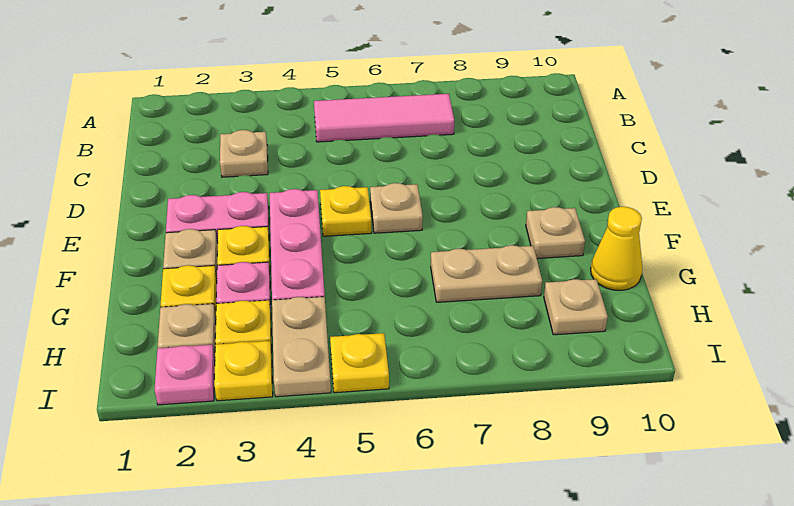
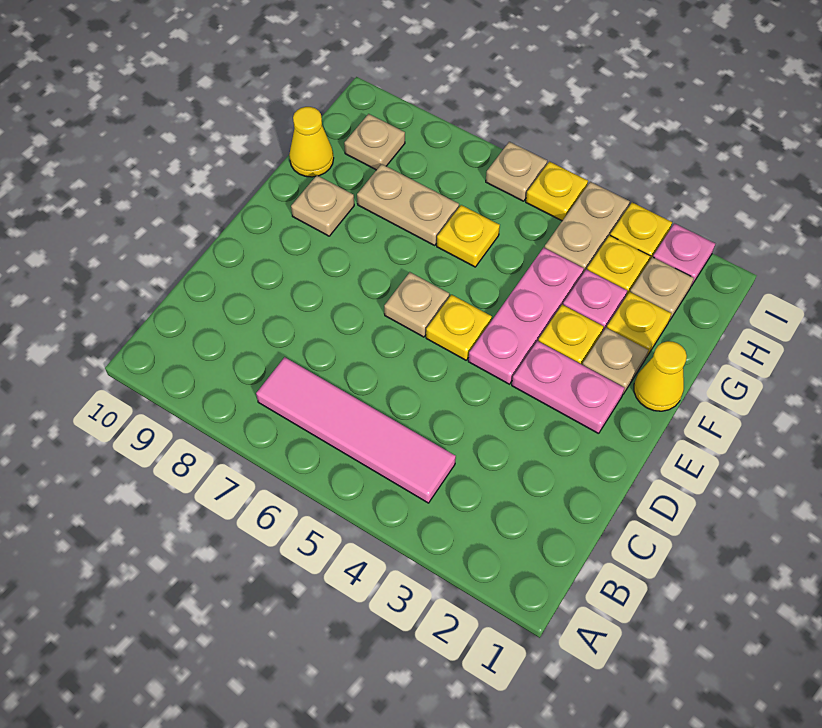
pink tile B5:B7 level 1 -> pink tile B4:B7 level 1
tan plate C3 level 1 -> tan plate I6 level 1
none -> yellow cone F1 level 1
none -> yellow plate G6 level 1

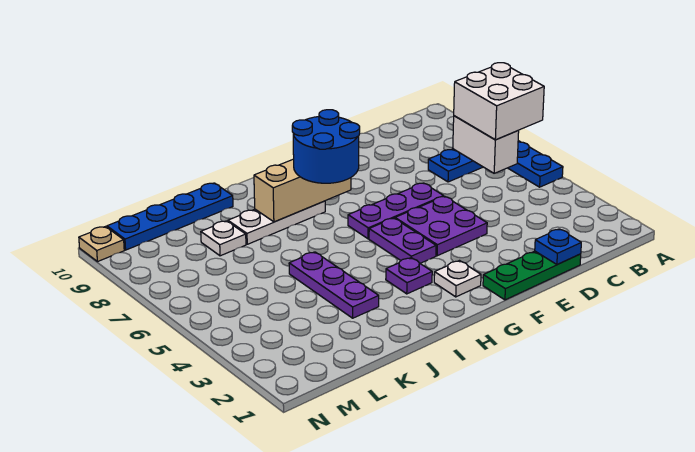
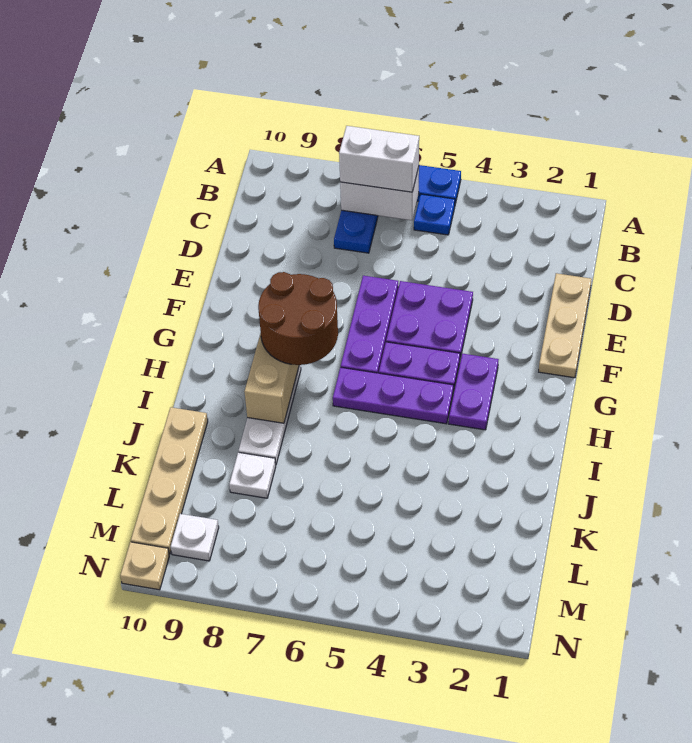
white brick A6:B7 level 3 -> white brick B6:B7 level 3
green plate D1:F1 level 1 -> tan plate D1:F1 level 1
blue plate D1 level 2 -> blue plate B5 level 1
white plate G2 level 1 -> white plate M9 level 1
blue round brick G7:H8 level 3 -> brown round brick G7:H8 level 3
purple plate H3 level 1 -> purple plate G3:H3 level 1
purple plate J3:J5 level 1 -> purple plate H4:H6 level 1
blue plate J10:M10 level 1 -> tan plate J10:M10 level 1

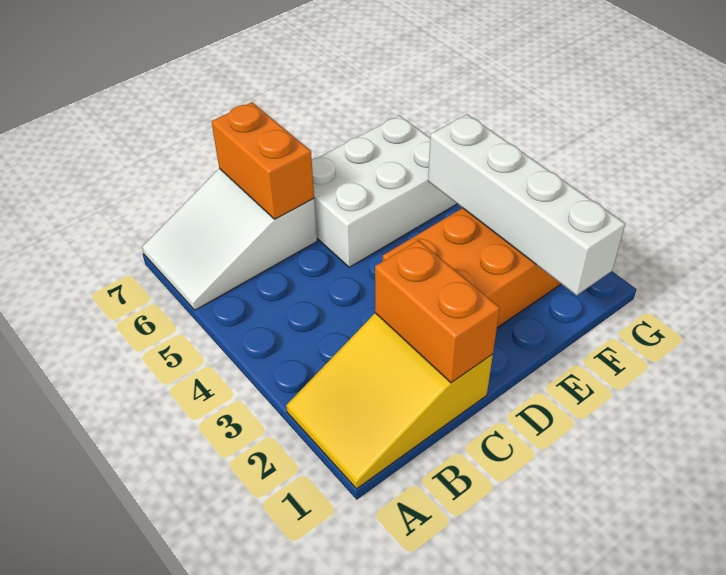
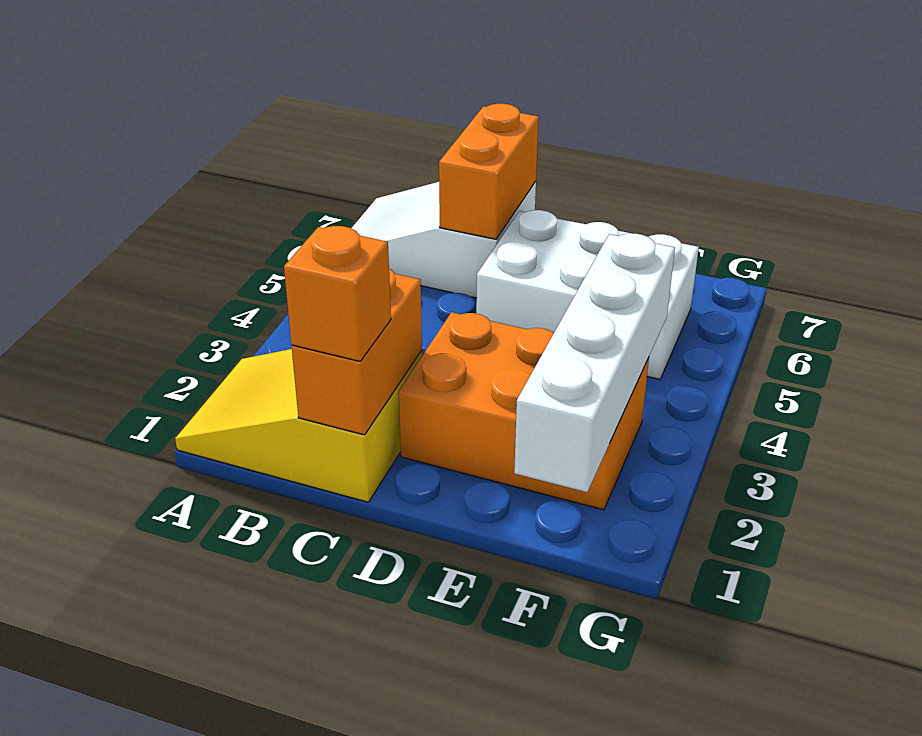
none -> orange brick C1 level 3

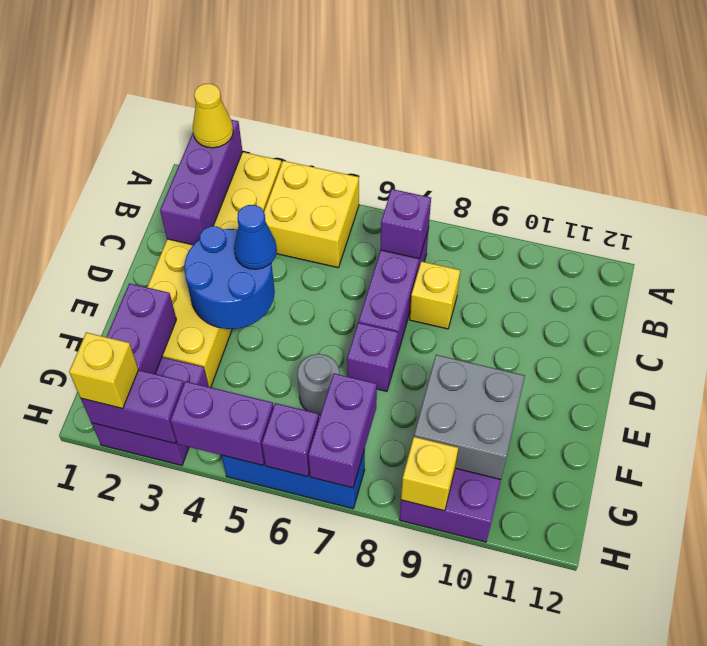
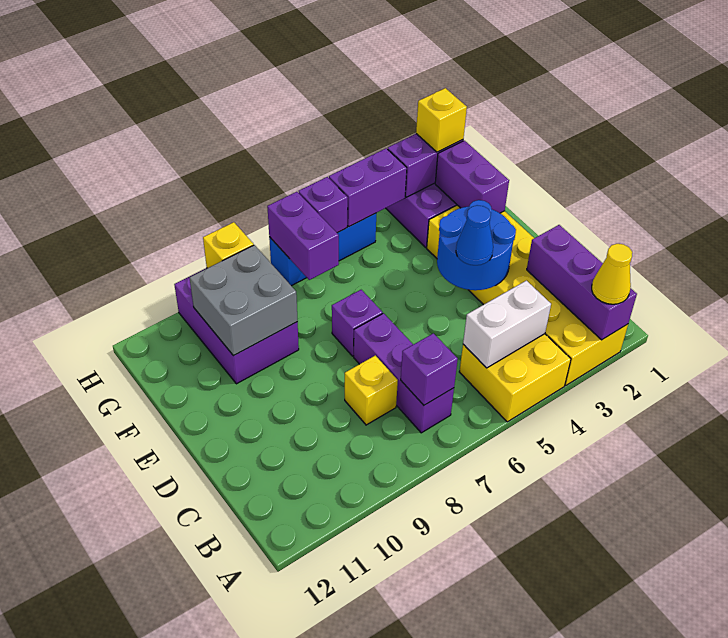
none -> white brick B4:B5 level 2
grey round brick F6 level 1 -> none

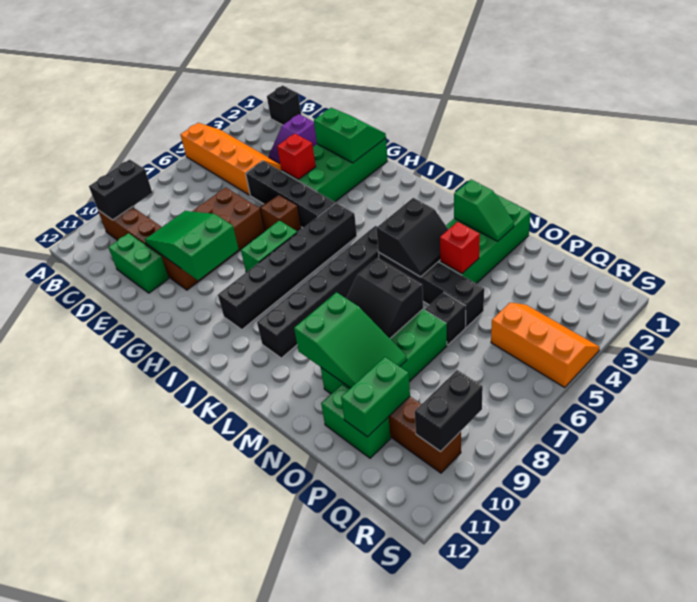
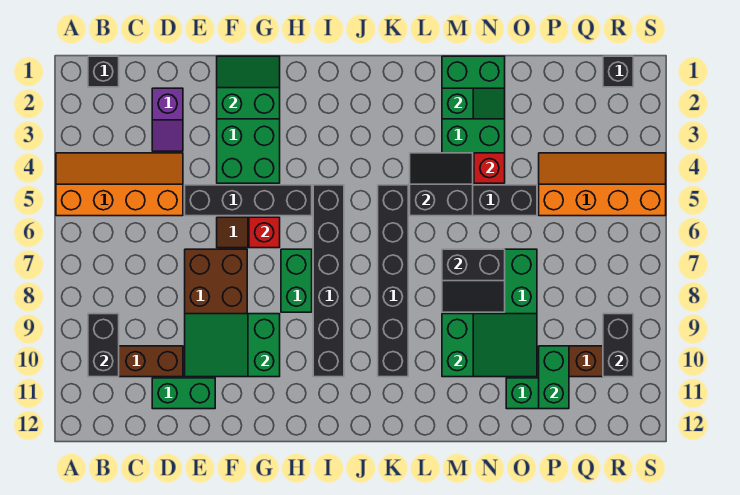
red brick F4 level 2 -> red brick G6 level 2
black slope L4:M5 level 2 top L -> black slope L4:M5 level 2 top 5
black brick O6 level 1 -> black brick R1 level 1
orange slope Q4:S5 level 1 top 5 -> orange slope P4:S5 level 1 top 5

++++++++++

▶ Problem
Working from the records above, reproduce exactly the lines from the one with "blue round brick" through the last line, without the pictures.

▶ Solution to the problem
blue round brick G7:H8 level 3 -> brown round brick G7:H8 level 3
purple plate H3 level 1 -> purple plate G3:H3 level 1
purple plate J3:J5 level 1 -> purple plate H4:H6 level 1
blue plate J10:M10 level 1 -> tan plate J10:M10 level 1

none -> orange brick C1 level 3

none -> white brick B4:B5 level 2
grey round brick F6 level 1 -> none

red brick F4 level 2 -> red brick G6 level 2
black slope L4:M5 level 2 top L -> black slope L4:M5 level 2 top 5
black brick O6 level 1 -> black brick R1 level 1
orange slope Q4:S5 level 1 top 5 -> orange slope P4:S5 level 1 top 5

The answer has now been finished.